Task to carry out: Starting with the line that has "C7: 6.8uF (plus VDD, minus W7) -> none", retype each line down to the end of the entries below, without leaving any out or adding any.

Given data:
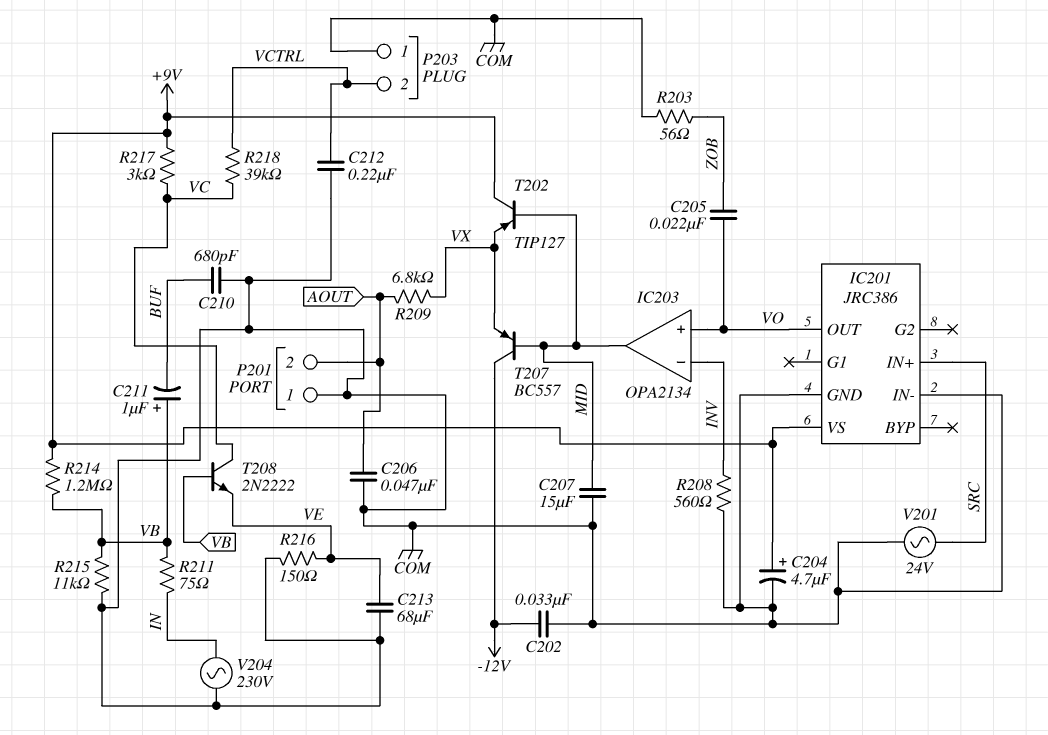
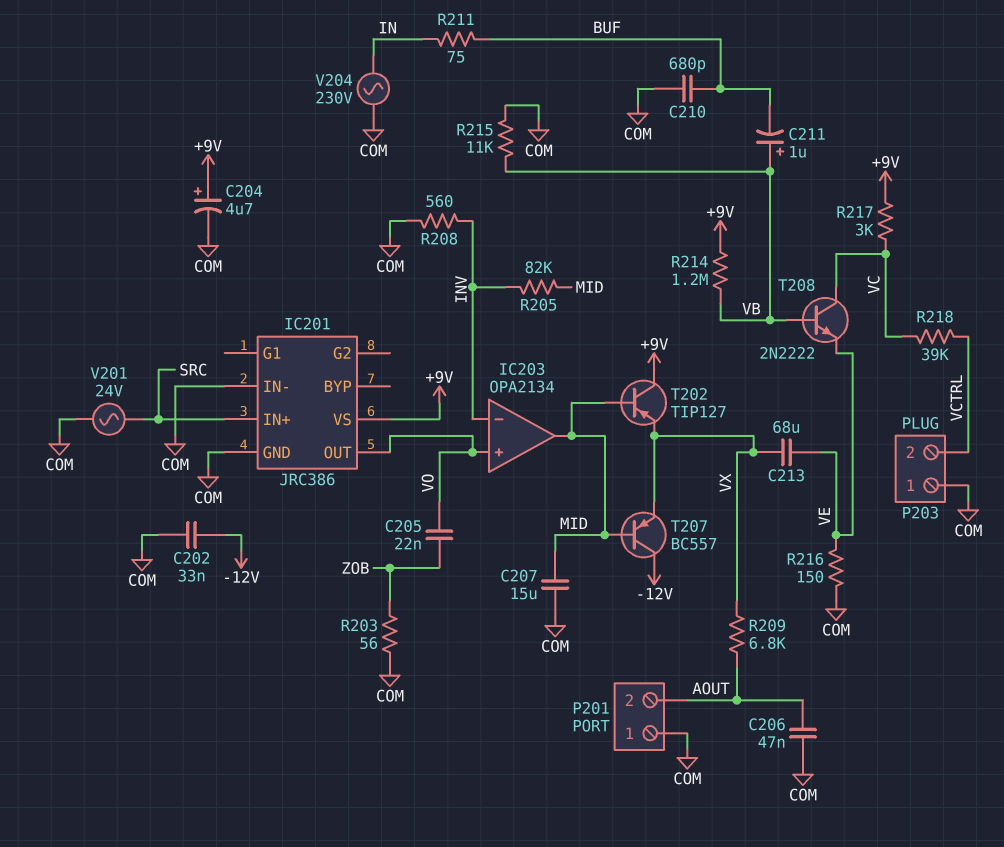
C212: 220nF (COM, VCTRL) -> none
C213: 68uF (COM, VE) -> 68uF (VE, VX)
R205: none -> 82k (INV, MID)
R211: 75 (IN, VB) -> 75 (BUF, IN)

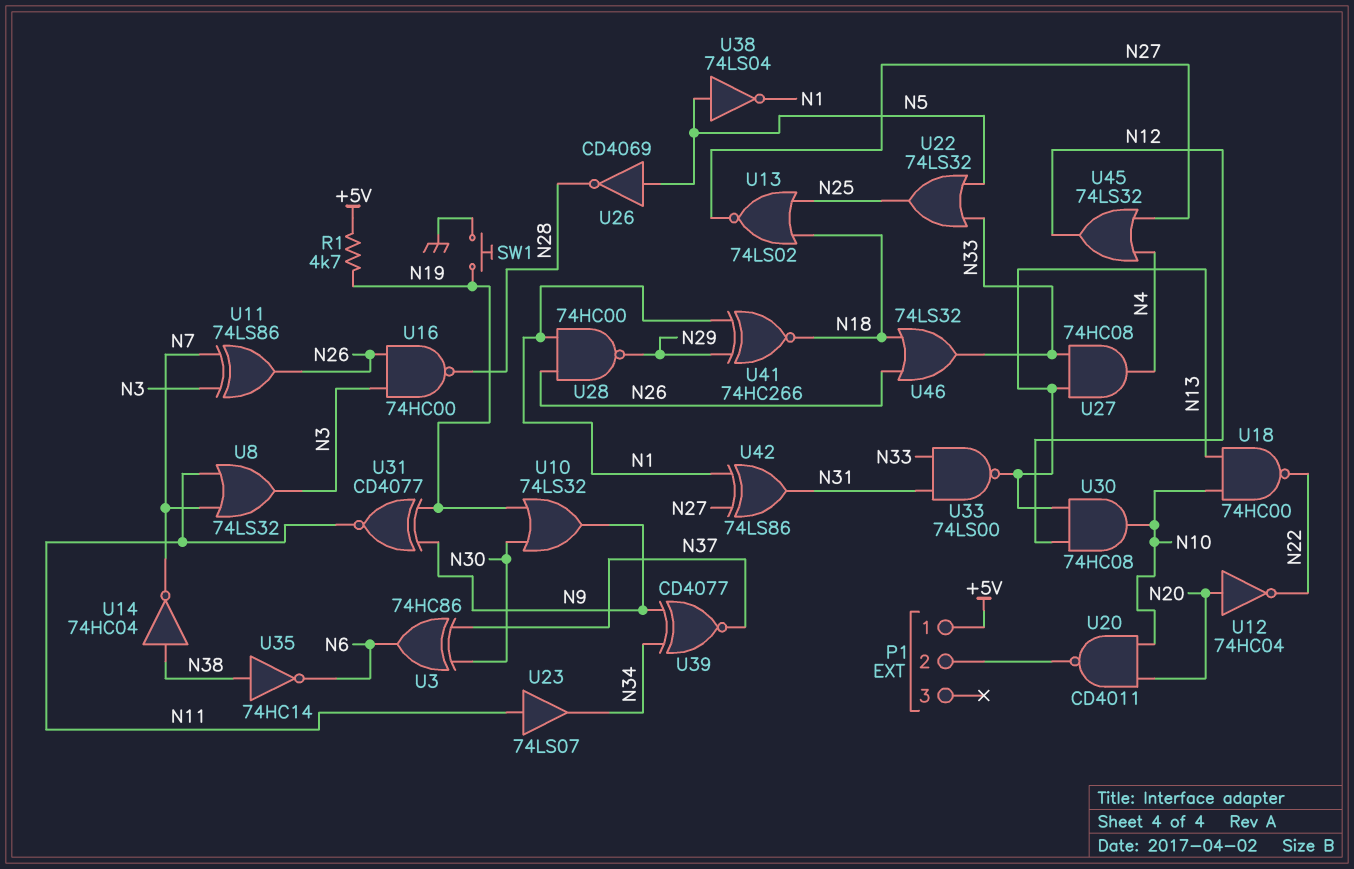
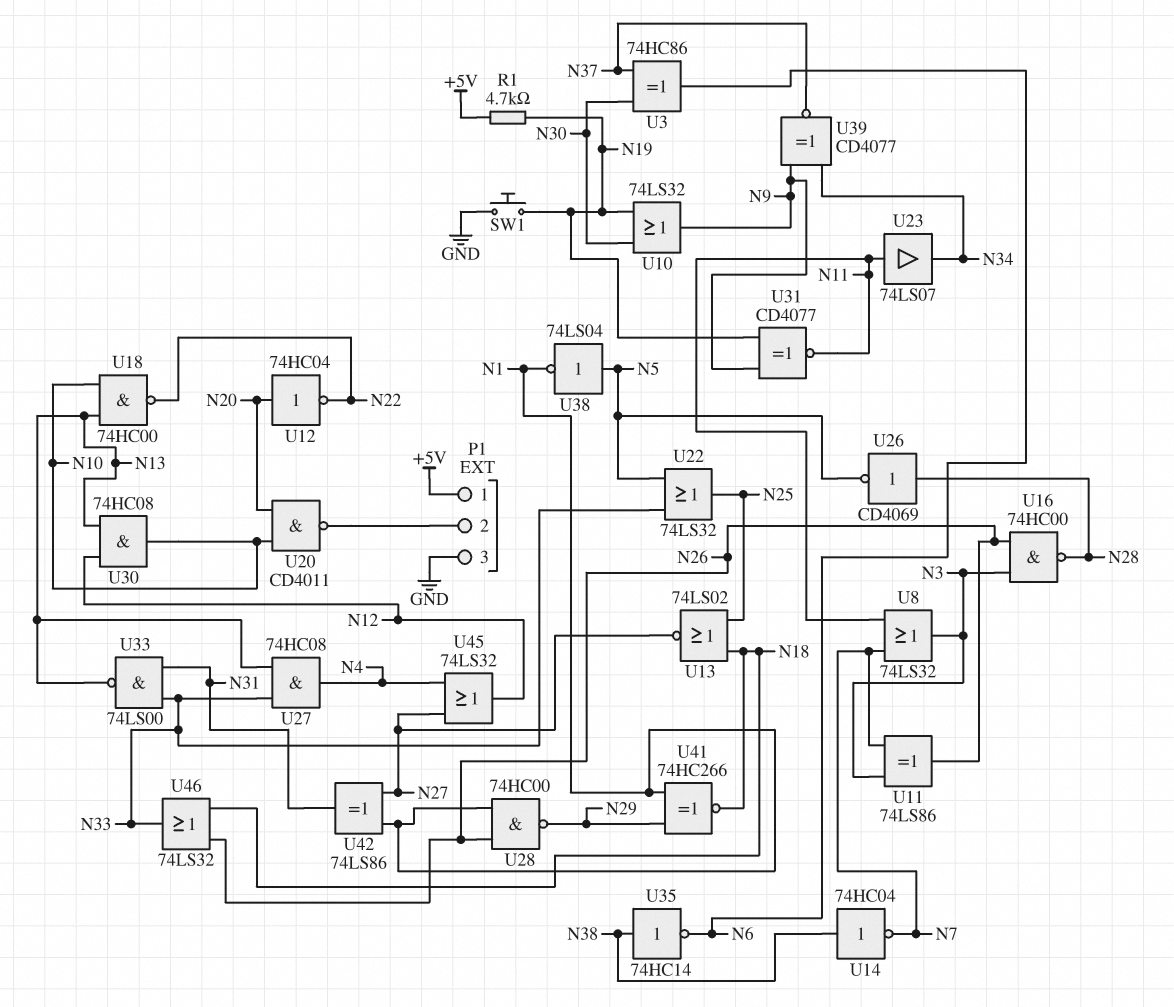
P1 pin 3: none -> GND
U26: NOT CD4069 (in N5, out N28) -> NOT CD4069 (in N28, out N5)

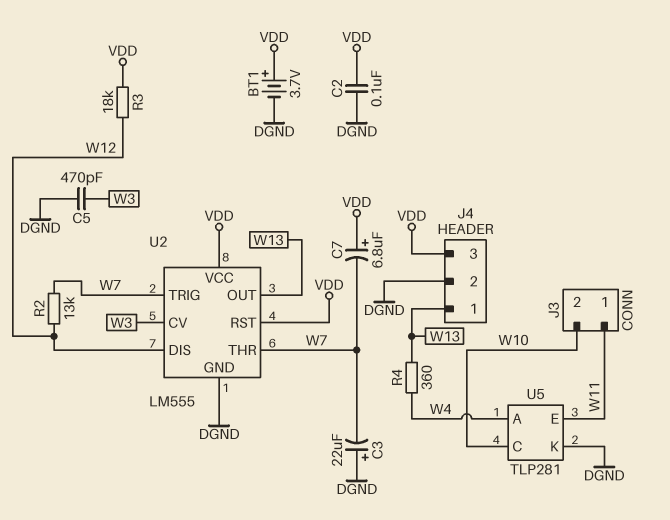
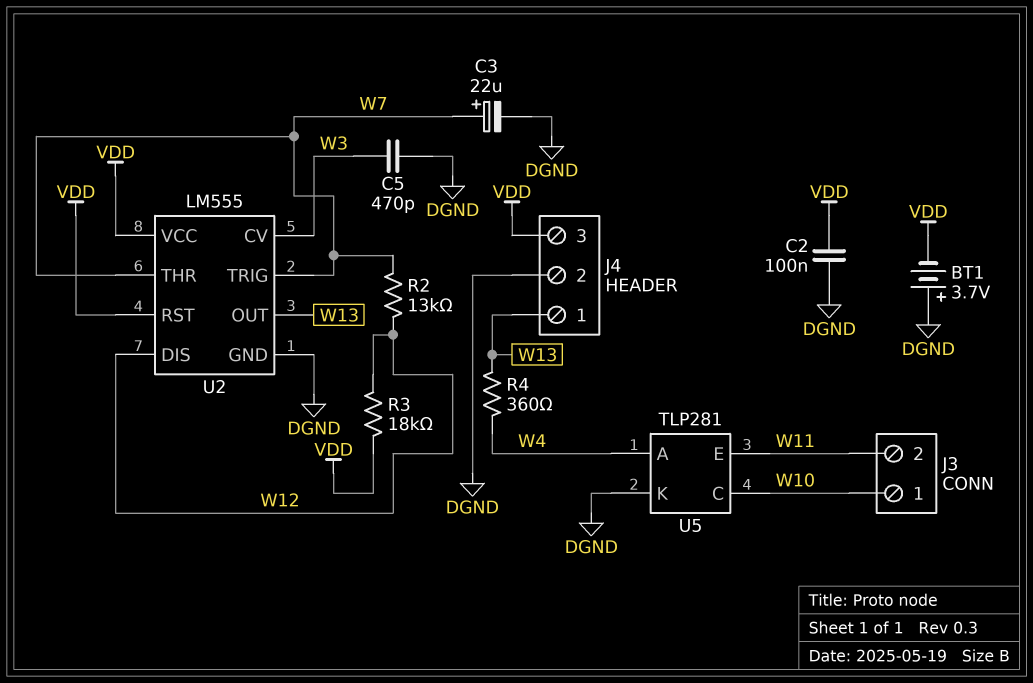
BT1: 3.7V (plus VDD, minus DGND) -> 3.7V (plus DGND, minus VDD)
C3: 22uF (plus DGND, minus W7) -> 22uF (plus W7, minus DGND)
C7: 6.8uF (plus VDD, minus W7) -> none
J3 pin 1: W11 -> W10
J3 pin 2: W10 -> W11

Solved exercise:
C7: 6.8uF (plus VDD, minus W7) -> none
J3 pin 1: W11 -> W10
J3 pin 2: W10 -> W11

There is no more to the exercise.